## Data for this exercise
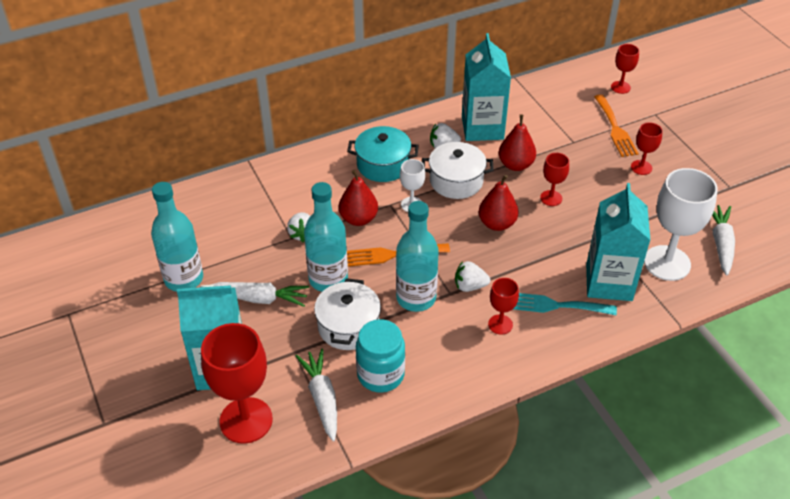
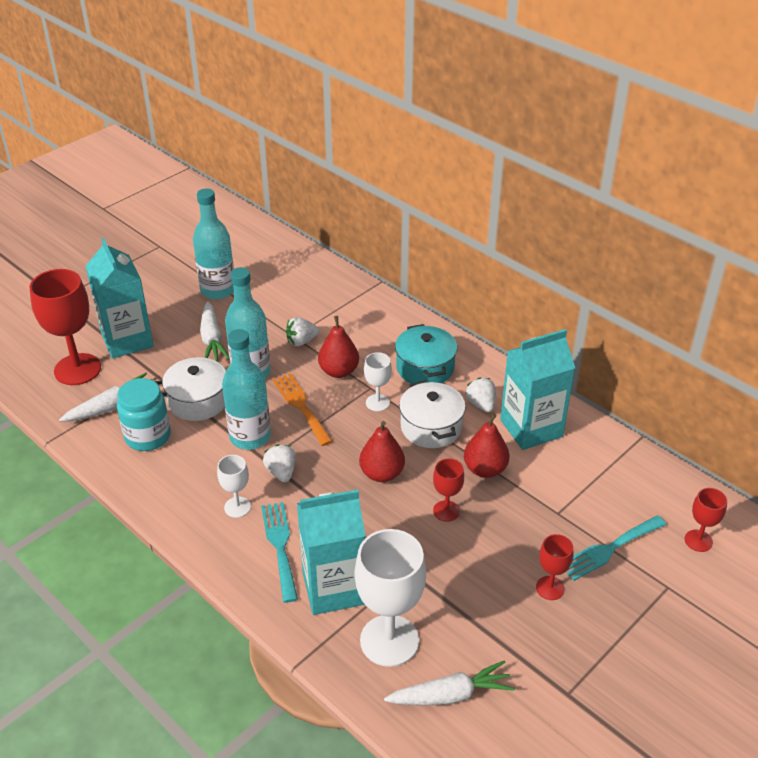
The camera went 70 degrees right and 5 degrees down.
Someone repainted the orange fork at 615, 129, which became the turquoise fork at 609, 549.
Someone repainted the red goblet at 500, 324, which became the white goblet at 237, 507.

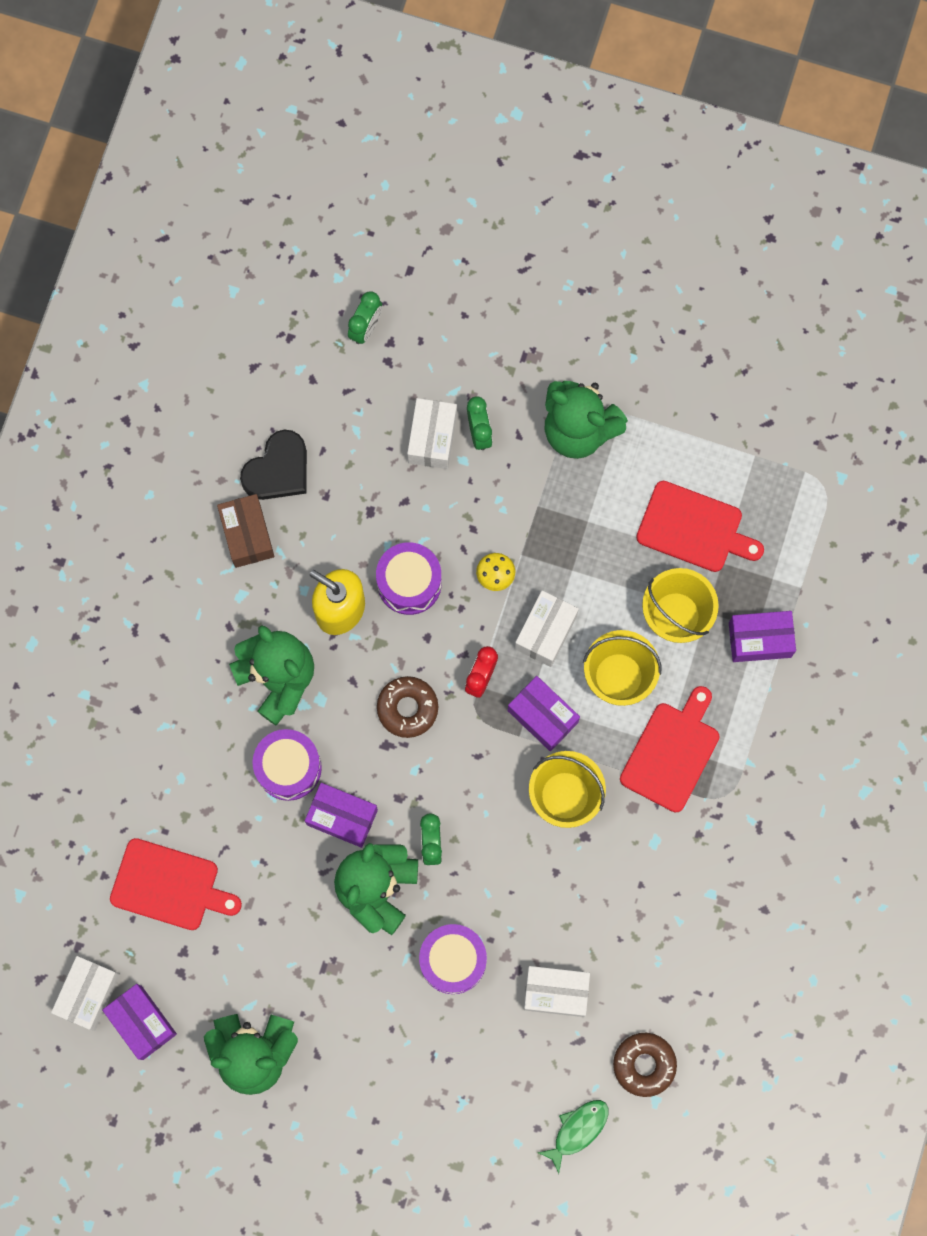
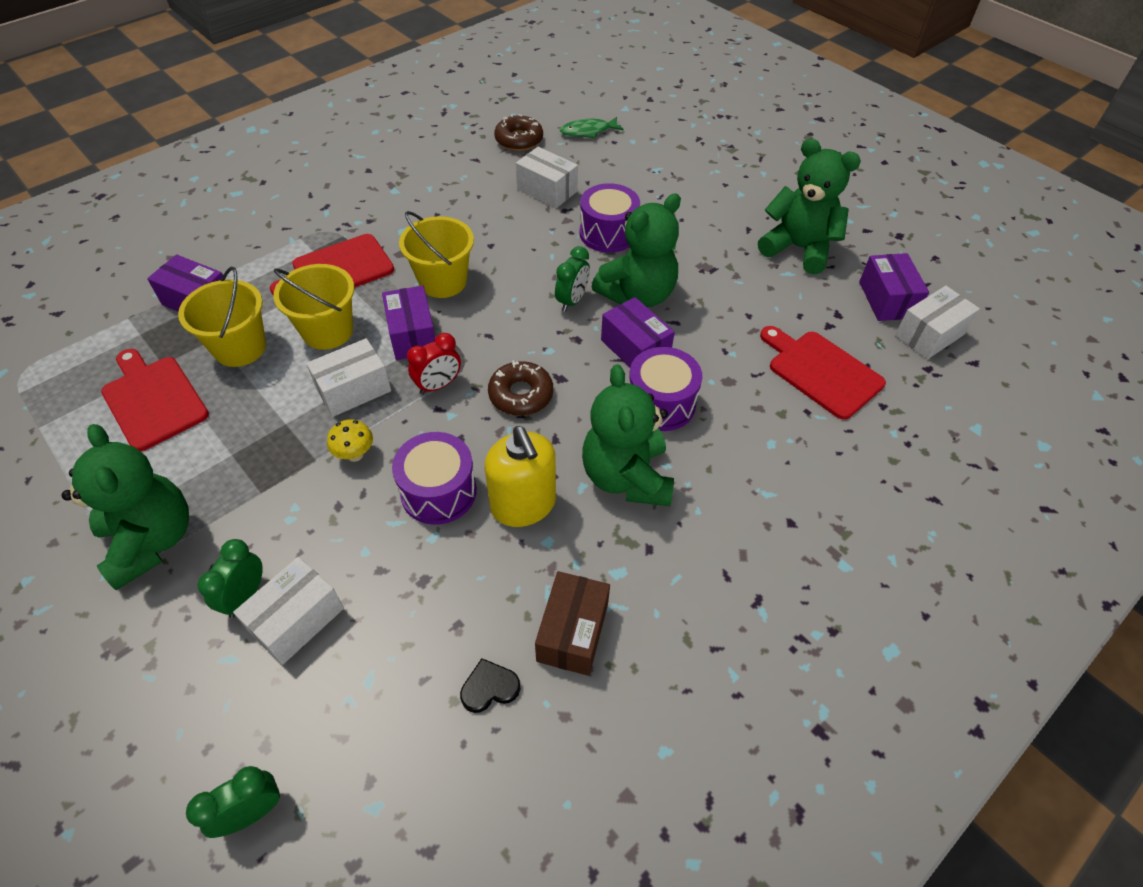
The camera went 150 degrees left and 25 degrees down.
Someone scaled the black heart at 278, 469 by 0.55.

## What to produce
Without the pictures, please output every record exactly.

## Expected answer
The camera went 70 degrees right and 5 degrees down.
Someone repainted the orange fork at 615, 129, which became the turquoise fork at 609, 549.
Someone repainted the red goblet at 500, 324, which became the white goblet at 237, 507.

The camera went 150 degrees left and 25 degrees down.
Someone scaled the black heart at 278, 469 by 0.55.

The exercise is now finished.